■ What this task involves
Among the entries, find the lines with the string "TEMP" and report them.

=== Begin Enclosure ===

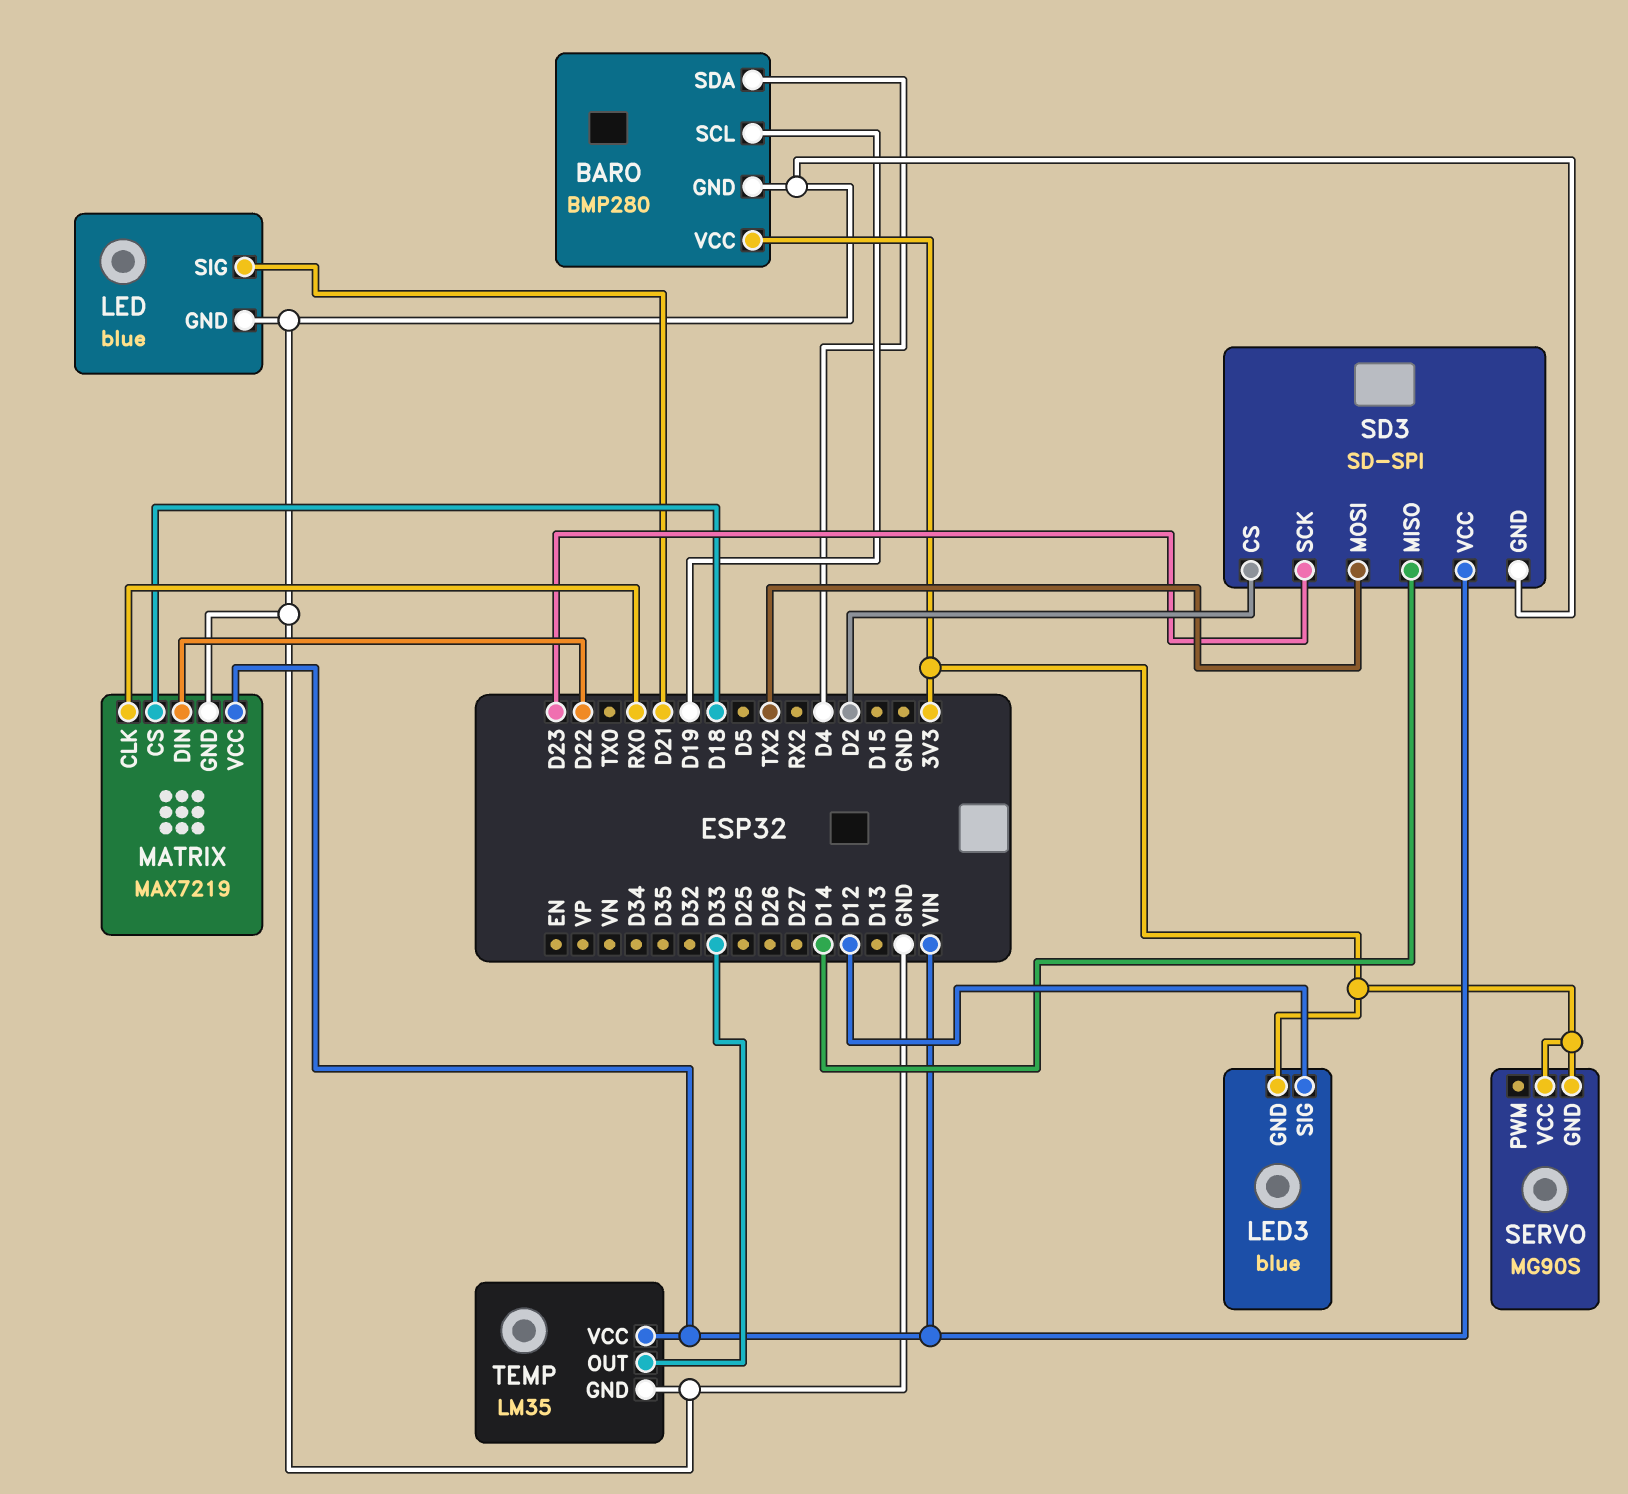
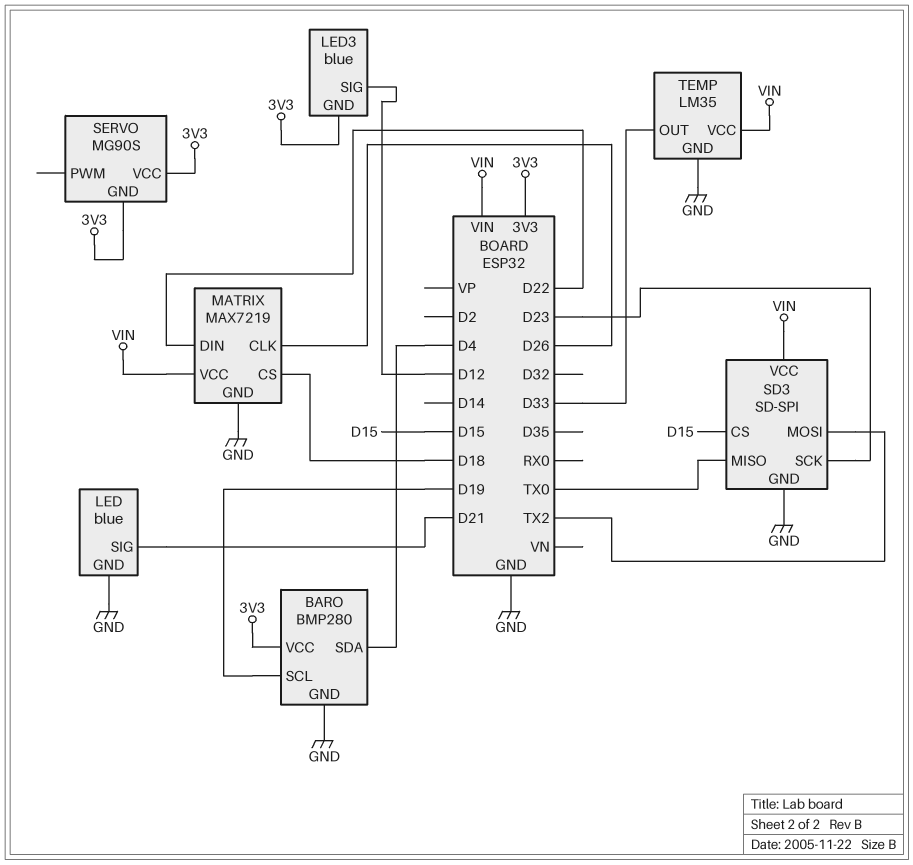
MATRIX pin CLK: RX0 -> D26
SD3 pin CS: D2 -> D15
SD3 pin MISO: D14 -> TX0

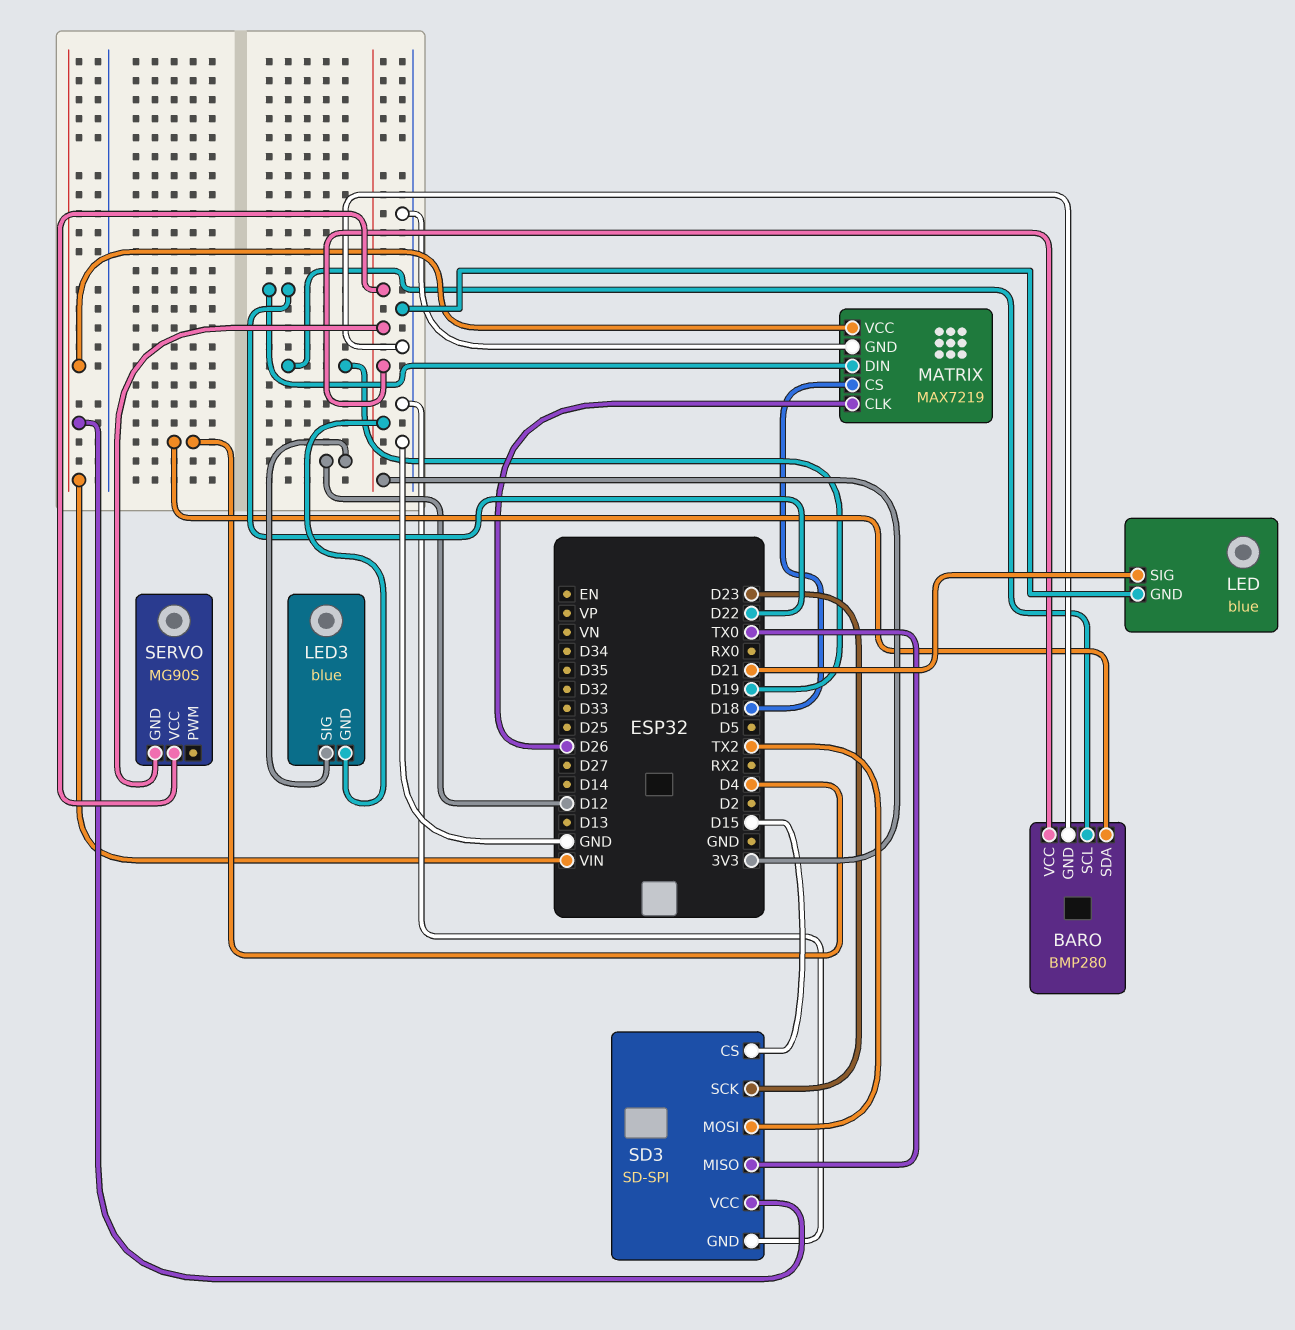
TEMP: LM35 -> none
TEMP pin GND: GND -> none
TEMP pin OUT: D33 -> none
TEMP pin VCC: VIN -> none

=== End Enclosure ===

■ Finished task
TEMP: LM35 -> none
TEMP pin GND: GND -> none
TEMP pin OUT: D33 -> none
TEMP pin VCC: VIN -> none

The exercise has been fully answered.